WHAT THIS TASK INVOLVES:
The answer should be an exact copy of the lines from the one with "L102: 2.2uH (3V3, GND) -> none" through the end of the listing below, with no other lines.

MATERIAL FOR THE TASK:
# # # # #

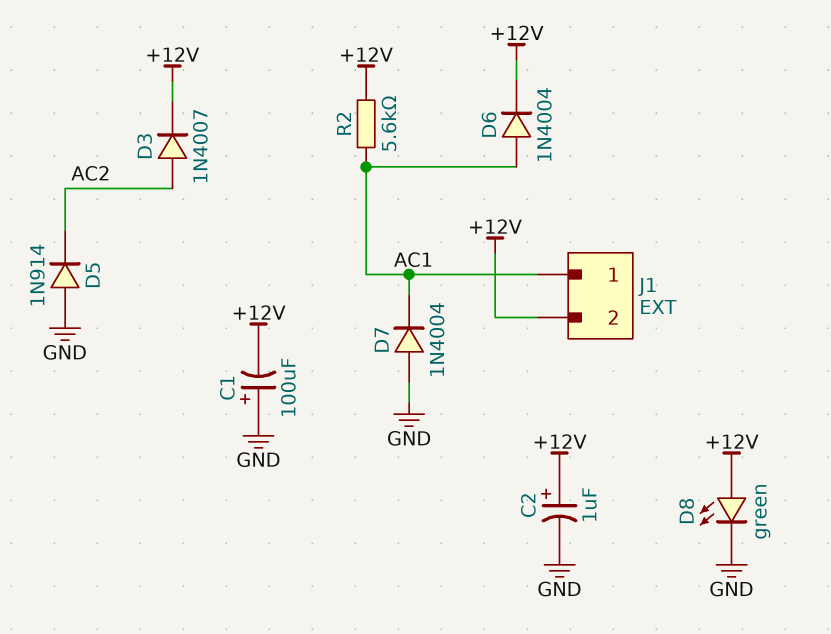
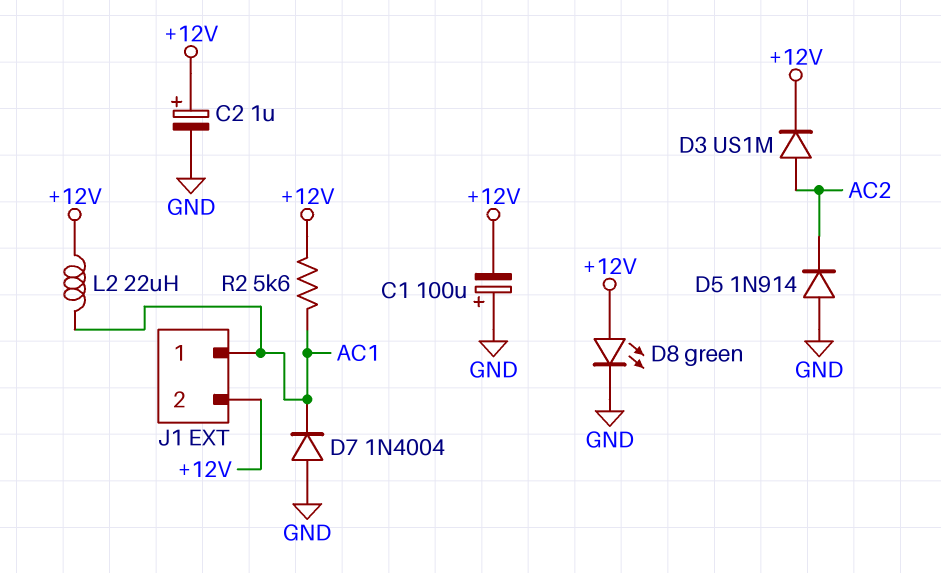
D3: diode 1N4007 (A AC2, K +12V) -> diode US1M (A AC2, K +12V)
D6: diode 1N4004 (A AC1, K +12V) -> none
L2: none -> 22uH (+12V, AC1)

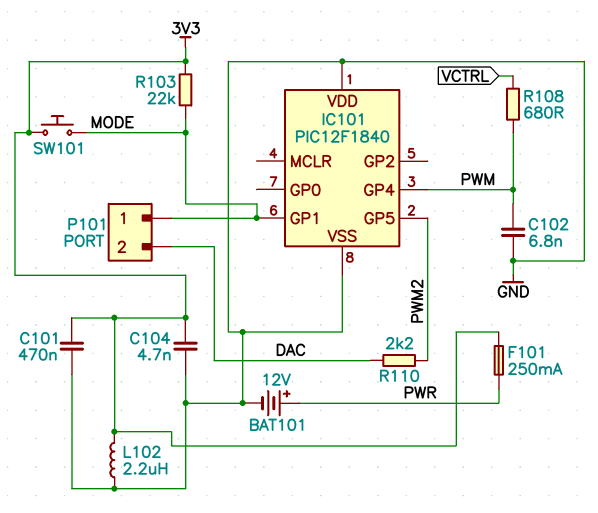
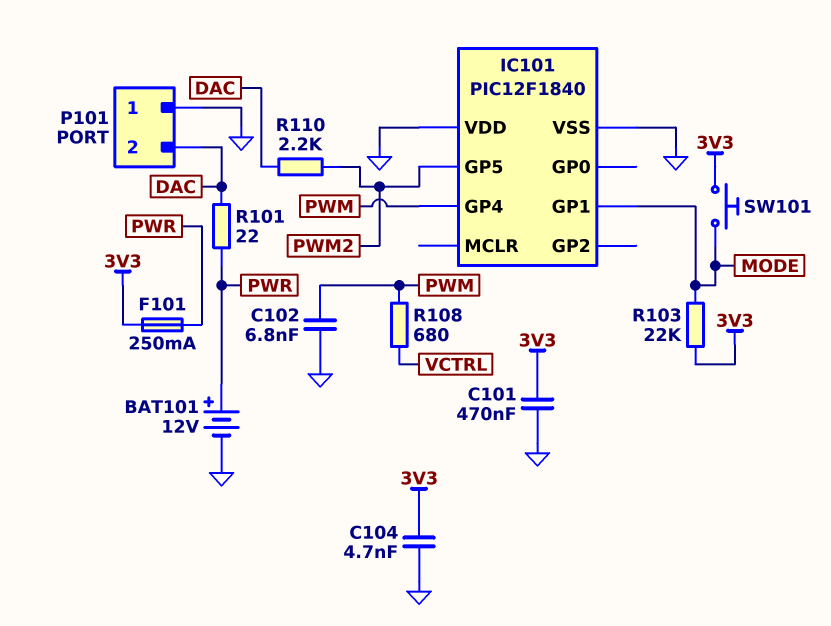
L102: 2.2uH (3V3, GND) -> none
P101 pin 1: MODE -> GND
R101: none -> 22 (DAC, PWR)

# # # # #

ANSWER AREA:
L102: 2.2uH (3V3, GND) -> none
P101 pin 1: MODE -> GND
R101: none -> 22 (DAC, PWR)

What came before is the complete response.